=== Section Start ===

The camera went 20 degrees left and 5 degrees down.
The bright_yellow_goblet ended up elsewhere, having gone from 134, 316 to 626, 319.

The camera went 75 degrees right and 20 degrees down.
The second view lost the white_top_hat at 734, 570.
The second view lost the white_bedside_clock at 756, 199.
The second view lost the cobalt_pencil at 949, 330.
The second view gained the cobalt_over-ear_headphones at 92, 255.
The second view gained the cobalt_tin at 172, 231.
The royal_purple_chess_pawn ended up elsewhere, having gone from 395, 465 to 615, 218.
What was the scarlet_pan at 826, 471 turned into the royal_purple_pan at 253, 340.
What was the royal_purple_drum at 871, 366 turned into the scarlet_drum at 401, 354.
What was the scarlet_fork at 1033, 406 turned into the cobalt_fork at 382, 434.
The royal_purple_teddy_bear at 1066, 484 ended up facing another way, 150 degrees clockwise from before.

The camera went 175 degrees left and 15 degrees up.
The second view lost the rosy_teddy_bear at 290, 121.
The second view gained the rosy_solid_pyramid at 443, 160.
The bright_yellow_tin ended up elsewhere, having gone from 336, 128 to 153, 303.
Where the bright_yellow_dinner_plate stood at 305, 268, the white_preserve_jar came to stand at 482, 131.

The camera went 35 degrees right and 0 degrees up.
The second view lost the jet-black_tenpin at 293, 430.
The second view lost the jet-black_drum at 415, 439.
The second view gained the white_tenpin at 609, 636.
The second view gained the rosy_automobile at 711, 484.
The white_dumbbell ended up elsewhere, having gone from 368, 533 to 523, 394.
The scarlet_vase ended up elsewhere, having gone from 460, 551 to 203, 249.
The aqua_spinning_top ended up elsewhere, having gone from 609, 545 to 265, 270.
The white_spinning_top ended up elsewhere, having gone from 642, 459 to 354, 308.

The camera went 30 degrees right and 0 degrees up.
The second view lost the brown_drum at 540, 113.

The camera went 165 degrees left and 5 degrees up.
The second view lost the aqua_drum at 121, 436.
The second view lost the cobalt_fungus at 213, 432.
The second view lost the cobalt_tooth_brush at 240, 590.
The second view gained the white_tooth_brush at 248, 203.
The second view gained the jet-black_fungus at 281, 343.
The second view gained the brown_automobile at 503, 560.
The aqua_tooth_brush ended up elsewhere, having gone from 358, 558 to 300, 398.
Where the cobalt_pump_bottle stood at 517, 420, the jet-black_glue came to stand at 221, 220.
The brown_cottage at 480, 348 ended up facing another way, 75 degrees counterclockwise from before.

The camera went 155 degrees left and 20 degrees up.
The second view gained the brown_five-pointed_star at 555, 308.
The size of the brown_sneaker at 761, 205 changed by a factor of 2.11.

=== Section End ===

Instructions for the task
Using the listing, collect all lines in which the string "stand" is found.

Output of the task
Where the bright_yellow_dinner_plate stood at 305, 268, the white_preserve_jar came to stand at 482, 131.
Where the cobalt_pump_bottle stood at 517, 420, the jet-black_glue came to stand at 221, 220.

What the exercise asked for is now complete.